--- Work to do ---
Render the lines of the listing below, starting at the line that contains "Return every road" and ending at the line that contains "road 2 (track): [(511,244),(359,177)]", as a JSON list of strings with one string per line and blank lines left out.

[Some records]
_ _ _ _ _

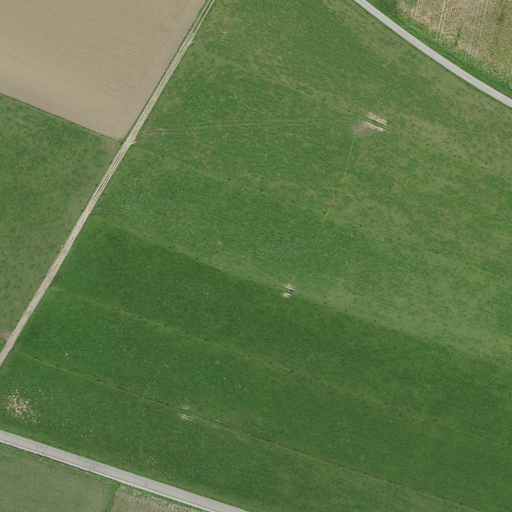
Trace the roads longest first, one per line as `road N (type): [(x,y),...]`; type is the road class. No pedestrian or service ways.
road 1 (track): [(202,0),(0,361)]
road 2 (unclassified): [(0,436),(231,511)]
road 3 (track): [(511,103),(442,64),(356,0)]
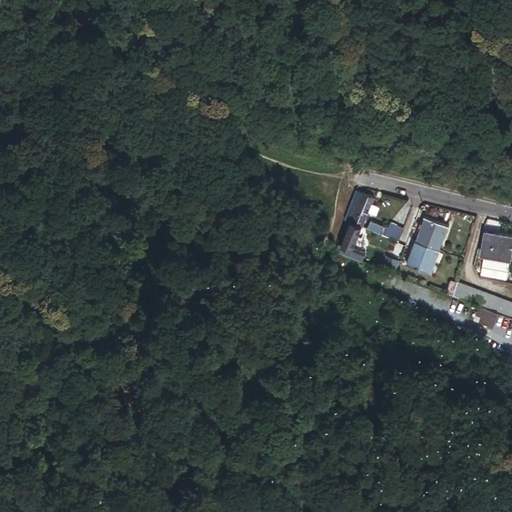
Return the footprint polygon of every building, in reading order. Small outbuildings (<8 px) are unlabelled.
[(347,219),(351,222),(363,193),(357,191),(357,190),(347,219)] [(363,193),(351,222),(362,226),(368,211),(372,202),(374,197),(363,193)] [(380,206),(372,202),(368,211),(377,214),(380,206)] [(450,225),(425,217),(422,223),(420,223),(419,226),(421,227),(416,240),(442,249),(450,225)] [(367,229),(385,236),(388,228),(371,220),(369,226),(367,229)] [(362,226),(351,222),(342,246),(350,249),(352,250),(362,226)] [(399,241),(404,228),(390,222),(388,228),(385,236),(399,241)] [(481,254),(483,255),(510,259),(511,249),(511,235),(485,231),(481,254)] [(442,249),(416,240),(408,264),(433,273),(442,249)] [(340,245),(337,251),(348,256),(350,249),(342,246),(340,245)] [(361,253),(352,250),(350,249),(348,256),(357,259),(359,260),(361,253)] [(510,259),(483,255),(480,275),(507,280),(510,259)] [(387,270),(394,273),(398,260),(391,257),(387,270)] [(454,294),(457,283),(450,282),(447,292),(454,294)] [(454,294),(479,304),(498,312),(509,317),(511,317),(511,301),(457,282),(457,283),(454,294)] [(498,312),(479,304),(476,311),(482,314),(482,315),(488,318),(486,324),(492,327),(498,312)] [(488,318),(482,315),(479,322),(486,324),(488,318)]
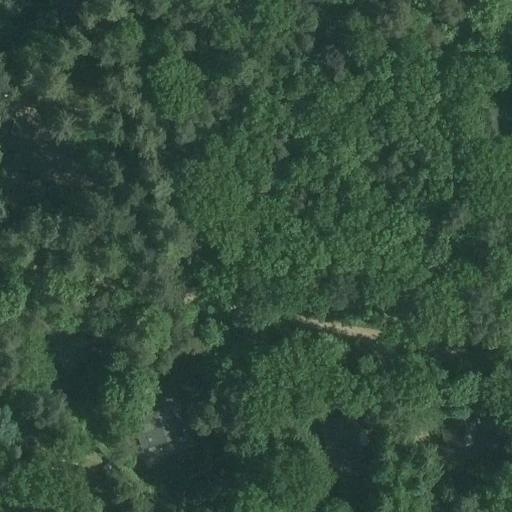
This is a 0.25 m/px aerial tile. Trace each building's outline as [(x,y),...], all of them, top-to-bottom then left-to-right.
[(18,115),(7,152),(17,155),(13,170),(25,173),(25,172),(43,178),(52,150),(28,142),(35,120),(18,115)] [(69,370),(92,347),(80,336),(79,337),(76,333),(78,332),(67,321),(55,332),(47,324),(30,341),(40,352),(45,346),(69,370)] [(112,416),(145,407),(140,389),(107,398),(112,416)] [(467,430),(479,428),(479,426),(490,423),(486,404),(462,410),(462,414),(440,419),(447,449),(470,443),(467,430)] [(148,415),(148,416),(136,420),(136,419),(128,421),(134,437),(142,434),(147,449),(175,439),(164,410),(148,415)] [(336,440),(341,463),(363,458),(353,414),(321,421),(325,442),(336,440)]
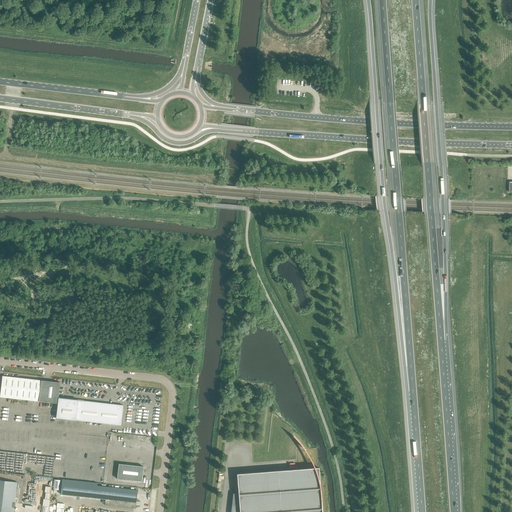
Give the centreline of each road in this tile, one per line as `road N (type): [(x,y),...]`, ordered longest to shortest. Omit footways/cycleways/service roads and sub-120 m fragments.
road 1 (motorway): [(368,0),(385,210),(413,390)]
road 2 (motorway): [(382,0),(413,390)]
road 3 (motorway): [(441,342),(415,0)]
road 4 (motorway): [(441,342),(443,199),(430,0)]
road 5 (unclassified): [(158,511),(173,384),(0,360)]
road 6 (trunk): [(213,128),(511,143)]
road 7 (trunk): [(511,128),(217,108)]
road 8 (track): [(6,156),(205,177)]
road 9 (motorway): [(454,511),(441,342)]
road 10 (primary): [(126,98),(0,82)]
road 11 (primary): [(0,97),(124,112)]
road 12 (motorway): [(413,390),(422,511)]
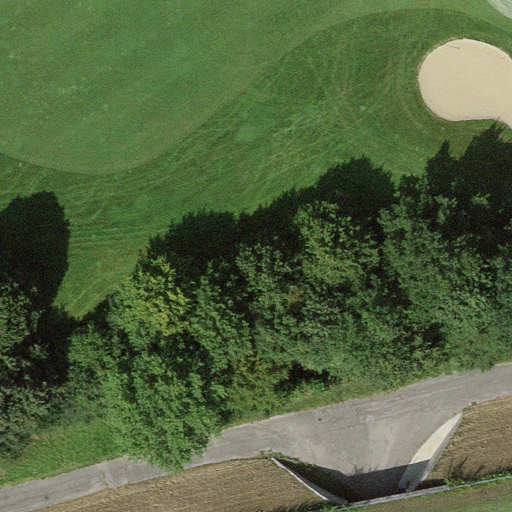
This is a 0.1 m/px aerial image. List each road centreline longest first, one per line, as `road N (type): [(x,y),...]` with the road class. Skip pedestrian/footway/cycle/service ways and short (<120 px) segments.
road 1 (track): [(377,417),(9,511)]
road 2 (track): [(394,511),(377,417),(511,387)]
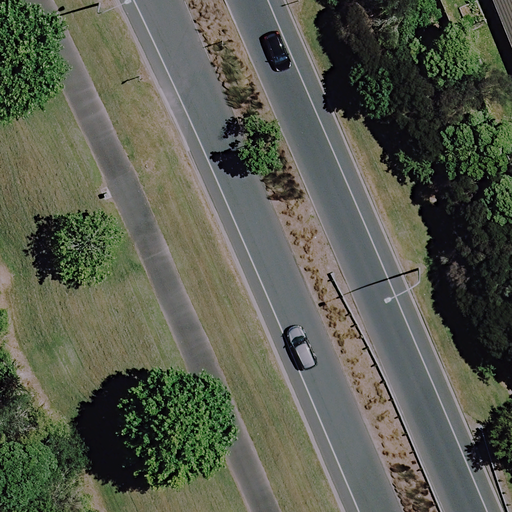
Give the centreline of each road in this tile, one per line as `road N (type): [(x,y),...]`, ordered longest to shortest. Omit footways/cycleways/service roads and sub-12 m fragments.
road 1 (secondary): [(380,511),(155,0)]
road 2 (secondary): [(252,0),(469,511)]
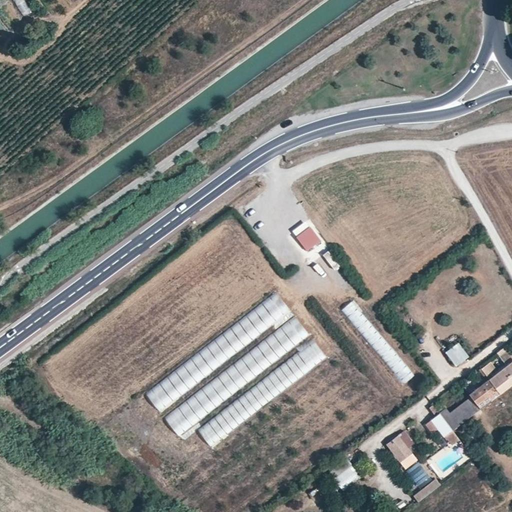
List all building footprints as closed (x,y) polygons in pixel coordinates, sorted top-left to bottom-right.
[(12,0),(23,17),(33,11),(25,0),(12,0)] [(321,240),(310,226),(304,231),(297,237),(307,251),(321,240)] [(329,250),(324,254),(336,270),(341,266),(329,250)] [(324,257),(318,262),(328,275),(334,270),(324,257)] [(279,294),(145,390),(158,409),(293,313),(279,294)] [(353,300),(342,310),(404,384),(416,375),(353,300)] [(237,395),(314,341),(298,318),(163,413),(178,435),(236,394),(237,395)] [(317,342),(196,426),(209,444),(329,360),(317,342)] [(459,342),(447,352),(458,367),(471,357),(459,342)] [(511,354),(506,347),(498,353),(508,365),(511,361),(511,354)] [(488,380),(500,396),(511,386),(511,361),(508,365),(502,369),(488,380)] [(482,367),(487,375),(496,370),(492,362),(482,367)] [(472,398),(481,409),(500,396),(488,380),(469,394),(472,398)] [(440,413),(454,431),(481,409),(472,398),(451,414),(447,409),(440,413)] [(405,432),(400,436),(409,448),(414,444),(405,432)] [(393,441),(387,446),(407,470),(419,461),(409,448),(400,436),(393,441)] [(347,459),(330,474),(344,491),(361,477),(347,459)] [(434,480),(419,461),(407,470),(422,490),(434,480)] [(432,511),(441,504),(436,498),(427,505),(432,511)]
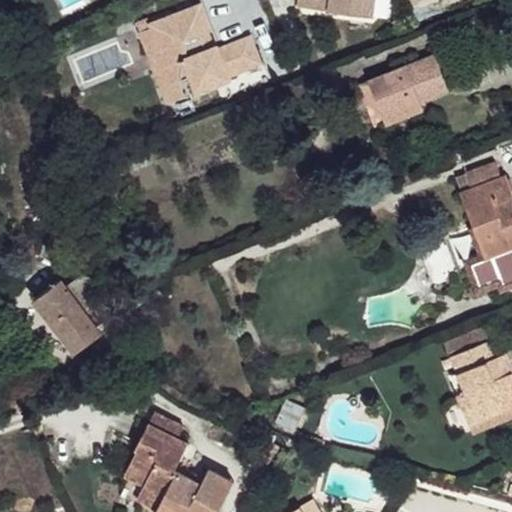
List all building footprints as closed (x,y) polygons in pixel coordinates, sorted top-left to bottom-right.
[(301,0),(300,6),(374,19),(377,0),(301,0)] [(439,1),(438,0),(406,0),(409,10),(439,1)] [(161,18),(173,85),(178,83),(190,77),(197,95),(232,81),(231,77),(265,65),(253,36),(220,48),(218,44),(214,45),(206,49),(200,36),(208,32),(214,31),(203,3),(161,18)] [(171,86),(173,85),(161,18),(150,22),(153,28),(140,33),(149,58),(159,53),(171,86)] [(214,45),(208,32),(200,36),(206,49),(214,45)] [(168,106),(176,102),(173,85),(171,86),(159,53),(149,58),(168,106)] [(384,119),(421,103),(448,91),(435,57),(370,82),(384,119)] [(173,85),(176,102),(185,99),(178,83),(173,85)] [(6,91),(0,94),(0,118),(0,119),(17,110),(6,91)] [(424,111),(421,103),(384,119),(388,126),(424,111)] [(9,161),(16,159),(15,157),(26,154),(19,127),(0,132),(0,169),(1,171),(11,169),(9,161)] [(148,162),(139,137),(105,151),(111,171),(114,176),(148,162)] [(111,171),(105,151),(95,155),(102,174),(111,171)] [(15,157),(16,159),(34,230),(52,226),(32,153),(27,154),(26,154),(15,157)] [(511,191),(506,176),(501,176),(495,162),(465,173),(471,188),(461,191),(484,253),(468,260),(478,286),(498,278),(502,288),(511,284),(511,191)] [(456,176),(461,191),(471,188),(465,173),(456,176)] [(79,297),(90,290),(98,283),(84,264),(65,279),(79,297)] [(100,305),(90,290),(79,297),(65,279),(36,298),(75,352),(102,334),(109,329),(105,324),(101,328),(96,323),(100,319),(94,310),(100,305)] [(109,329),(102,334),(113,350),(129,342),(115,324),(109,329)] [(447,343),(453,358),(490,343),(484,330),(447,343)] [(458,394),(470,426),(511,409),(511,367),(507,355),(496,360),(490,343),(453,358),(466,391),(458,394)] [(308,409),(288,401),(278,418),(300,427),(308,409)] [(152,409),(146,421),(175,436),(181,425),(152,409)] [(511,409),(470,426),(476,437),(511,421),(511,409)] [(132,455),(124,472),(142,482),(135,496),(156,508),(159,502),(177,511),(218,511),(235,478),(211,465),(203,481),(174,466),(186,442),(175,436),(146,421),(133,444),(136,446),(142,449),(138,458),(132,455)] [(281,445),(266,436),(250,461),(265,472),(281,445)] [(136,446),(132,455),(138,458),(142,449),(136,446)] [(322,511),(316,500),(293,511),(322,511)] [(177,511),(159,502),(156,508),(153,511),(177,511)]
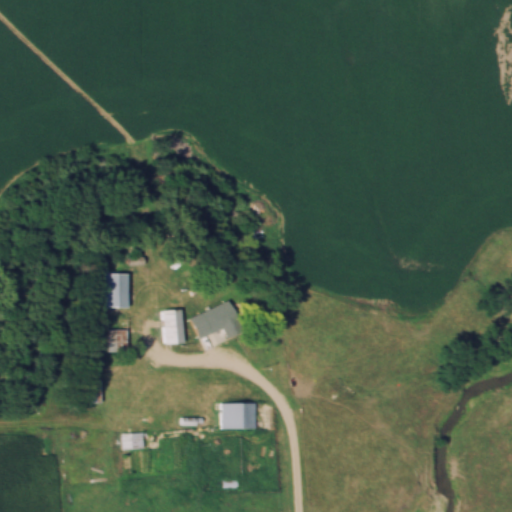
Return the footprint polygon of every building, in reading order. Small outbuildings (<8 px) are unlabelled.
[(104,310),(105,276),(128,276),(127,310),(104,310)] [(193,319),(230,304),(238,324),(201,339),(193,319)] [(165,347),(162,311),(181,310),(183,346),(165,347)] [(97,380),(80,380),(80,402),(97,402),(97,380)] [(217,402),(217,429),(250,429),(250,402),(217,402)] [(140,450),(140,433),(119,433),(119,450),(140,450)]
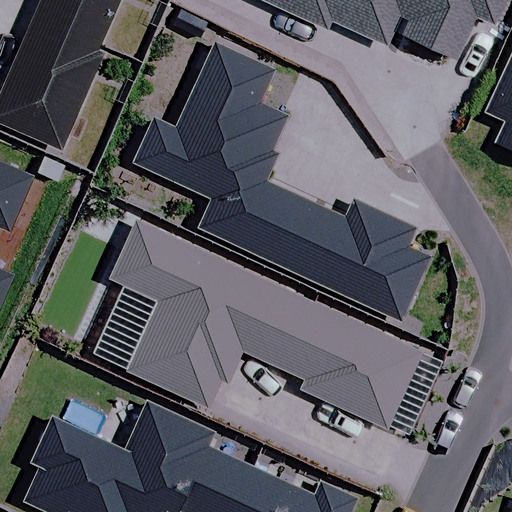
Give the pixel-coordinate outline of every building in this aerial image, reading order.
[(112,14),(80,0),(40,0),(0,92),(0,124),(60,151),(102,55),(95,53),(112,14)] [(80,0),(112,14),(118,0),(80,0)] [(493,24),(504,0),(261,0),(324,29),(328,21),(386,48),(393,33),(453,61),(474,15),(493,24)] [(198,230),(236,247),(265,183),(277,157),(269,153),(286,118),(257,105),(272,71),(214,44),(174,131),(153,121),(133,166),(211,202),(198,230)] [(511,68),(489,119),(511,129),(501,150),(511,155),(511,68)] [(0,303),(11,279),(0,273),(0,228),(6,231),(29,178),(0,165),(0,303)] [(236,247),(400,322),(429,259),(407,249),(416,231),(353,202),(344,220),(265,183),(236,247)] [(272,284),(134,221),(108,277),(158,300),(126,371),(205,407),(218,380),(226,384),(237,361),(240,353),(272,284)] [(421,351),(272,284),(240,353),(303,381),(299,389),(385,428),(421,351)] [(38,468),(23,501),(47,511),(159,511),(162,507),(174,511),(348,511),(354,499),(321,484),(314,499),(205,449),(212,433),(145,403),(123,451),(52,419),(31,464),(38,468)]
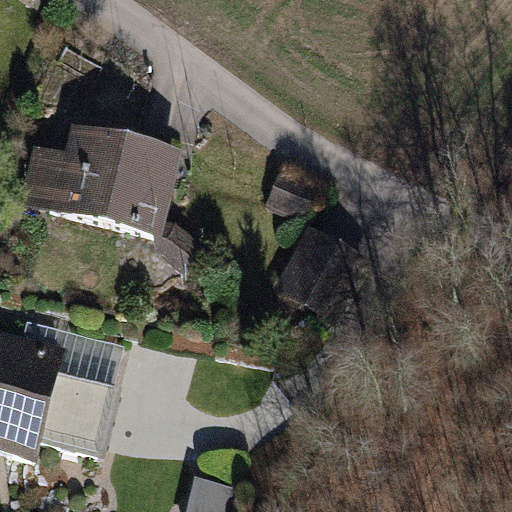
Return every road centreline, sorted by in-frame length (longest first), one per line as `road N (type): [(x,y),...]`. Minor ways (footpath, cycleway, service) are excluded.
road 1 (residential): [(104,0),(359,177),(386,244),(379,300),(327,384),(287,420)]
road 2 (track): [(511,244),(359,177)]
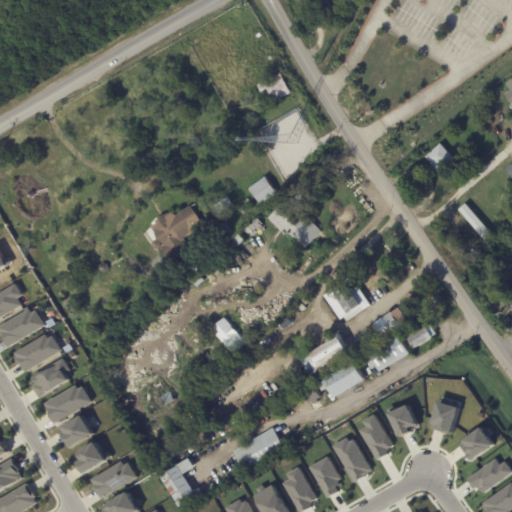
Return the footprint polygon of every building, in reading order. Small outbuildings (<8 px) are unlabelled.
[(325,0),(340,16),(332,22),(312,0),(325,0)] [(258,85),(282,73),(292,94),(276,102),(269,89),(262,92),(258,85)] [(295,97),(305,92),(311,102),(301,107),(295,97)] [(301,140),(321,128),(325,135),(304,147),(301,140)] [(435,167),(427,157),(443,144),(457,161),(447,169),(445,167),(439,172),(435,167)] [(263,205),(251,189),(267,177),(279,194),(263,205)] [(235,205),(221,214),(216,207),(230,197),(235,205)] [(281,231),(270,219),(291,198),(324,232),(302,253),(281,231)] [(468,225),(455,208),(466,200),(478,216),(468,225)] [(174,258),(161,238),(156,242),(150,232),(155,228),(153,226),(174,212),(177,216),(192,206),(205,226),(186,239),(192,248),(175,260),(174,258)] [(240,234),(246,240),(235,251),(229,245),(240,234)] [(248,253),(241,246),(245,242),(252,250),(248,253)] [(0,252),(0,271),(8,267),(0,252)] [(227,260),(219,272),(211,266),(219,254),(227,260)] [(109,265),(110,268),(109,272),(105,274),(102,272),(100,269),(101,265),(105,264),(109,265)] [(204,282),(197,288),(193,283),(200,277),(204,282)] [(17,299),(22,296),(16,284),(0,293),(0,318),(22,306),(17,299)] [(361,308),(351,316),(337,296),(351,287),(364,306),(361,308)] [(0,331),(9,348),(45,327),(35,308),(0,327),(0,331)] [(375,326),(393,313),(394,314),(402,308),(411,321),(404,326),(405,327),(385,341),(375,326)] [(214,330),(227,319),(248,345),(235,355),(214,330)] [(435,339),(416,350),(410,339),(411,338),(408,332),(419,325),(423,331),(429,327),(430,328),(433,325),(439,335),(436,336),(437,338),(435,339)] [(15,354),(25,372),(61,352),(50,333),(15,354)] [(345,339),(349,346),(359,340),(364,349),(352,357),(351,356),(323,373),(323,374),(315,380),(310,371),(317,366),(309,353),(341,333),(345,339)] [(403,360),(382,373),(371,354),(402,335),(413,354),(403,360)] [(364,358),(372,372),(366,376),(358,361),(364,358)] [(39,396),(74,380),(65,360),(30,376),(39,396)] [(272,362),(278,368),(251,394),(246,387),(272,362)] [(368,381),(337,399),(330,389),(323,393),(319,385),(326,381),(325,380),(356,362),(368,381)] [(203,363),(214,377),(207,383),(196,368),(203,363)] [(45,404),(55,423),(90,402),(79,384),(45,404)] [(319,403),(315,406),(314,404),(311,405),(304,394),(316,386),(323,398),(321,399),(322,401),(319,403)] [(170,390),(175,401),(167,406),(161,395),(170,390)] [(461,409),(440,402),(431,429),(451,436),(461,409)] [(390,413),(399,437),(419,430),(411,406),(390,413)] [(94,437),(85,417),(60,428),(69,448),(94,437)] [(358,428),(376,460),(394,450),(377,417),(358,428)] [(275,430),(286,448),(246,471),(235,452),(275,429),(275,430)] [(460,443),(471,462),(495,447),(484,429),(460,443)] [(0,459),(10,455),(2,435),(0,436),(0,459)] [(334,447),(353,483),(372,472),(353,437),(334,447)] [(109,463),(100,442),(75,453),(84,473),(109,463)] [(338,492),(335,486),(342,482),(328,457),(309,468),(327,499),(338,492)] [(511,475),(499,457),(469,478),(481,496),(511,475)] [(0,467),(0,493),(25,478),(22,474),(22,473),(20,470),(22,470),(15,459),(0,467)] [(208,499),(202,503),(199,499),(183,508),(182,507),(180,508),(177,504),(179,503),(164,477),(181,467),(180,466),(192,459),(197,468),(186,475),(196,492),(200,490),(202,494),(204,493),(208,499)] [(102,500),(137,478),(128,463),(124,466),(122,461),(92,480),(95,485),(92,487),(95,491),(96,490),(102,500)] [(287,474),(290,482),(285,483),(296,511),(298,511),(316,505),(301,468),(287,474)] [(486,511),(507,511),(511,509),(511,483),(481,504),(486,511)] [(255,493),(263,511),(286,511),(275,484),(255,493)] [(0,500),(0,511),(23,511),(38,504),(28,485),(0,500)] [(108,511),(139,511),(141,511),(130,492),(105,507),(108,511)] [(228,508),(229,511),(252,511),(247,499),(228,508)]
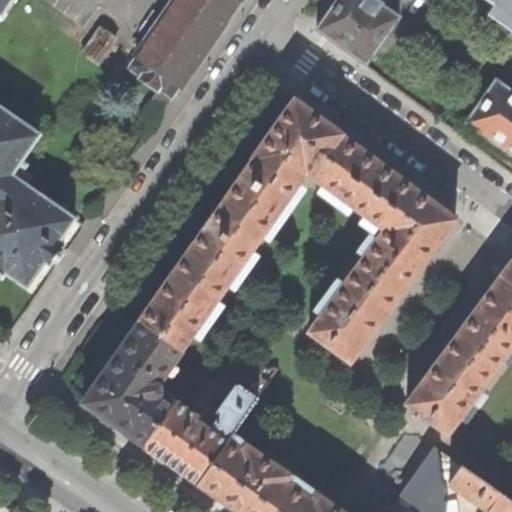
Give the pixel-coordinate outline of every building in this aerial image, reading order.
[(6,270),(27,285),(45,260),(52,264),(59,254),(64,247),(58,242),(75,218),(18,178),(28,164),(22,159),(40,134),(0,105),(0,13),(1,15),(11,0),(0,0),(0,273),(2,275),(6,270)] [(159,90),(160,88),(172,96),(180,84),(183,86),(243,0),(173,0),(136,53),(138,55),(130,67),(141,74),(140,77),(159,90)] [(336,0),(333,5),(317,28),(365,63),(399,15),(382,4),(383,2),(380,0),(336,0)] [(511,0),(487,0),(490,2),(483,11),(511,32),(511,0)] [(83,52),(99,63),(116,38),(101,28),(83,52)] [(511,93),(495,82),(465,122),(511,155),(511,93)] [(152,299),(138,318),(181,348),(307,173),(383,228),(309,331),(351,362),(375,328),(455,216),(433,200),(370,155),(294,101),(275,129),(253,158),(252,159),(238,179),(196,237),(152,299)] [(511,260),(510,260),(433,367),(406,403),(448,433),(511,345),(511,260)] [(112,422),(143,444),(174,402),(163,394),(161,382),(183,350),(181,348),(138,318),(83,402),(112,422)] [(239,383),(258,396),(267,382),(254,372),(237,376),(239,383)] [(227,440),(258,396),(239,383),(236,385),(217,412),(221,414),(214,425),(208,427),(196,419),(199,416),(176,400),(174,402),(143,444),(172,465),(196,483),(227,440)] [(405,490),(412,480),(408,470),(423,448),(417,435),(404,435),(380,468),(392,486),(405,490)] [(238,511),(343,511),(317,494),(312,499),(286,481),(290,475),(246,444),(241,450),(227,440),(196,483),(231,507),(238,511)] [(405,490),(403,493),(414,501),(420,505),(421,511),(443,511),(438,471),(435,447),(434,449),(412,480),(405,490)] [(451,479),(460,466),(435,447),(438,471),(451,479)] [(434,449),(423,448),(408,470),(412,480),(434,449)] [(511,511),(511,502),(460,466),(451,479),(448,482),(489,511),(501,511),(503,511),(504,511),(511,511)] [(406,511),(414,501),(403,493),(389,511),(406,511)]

_ _ _ _ _

--- Solution to this exercise ---
[
  "Return every road centreline, sorted by in-frame length (longest first), one per line as `road N (type): [(x,y),...]`. Minor ways (footpath, cycleway, service) are excluded.",
  "road 1 (residential): [(104,0),(359,177),(386,244),(379,300),(327,384),(287,420)]",
  "road 2 (track): [(511,244),(359,177)]"
]